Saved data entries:
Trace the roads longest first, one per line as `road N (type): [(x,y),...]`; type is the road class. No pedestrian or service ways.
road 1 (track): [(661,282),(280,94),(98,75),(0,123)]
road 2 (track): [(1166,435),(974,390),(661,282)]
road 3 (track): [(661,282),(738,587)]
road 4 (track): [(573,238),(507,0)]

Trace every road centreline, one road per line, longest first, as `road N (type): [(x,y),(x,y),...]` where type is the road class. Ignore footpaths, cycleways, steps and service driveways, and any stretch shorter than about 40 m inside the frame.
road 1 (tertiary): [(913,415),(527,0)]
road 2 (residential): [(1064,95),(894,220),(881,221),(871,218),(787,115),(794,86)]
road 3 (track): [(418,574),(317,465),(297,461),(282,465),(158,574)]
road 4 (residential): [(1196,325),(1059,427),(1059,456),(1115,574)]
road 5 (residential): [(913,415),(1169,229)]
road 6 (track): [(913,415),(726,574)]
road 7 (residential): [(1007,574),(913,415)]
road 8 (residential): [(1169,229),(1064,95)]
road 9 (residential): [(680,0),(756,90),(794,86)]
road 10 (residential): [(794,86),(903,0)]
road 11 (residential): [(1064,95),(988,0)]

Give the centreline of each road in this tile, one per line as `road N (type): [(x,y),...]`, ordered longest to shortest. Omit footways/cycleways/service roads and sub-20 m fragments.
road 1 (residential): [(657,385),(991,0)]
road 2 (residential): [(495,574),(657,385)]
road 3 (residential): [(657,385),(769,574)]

Your task
Each line of the records above must be copied exactly.

Answer below
Trace the roads longest first, one per line as `road N (type): [(x,y),...]`; type is the road class. No pedestrian or service ways.
road 1 (track): [(661,282),(280,94),(98,75),(0,123)]
road 2 (track): [(1166,435),(974,390),(661,282)]
road 3 (track): [(661,282),(738,587)]
road 4 (track): [(573,238),(507,0)]

Trace every road centreline, one road per line, longest first, as `road N (type): [(x,y),(x,y),...]` where type is the road class. Ignore footpaths, cycleways, steps and service driveways, and any stretch shorter than about 40 m inside the frame.
road 1 (tertiary): [(913,415),(527,0)]
road 2 (residential): [(1064,95),(894,220),(881,221),(871,218),(787,115),(794,86)]
road 3 (track): [(418,574),(317,465),(297,461),(282,465),(158,574)]
road 4 (residential): [(1196,325),(1059,427),(1059,456),(1115,574)]
road 5 (residential): [(913,415),(1169,229)]
road 6 (track): [(913,415),(726,574)]
road 7 (residential): [(1007,574),(913,415)]
road 8 (residential): [(1169,229),(1064,95)]
road 9 (residential): [(680,0),(756,90),(794,86)]
road 10 (residential): [(794,86),(903,0)]
road 11 (residential): [(1064,95),(988,0)]

Give the centreline of each road in this tile, one per line as `road N (type): [(x,y),...]`, ordered longest to shortest. Omit footways/cycleways/service roads and sub-20 m fragments.
road 1 (residential): [(657,385),(991,0)]
road 2 (residential): [(495,574),(657,385)]
road 3 (residential): [(657,385),(769,574)]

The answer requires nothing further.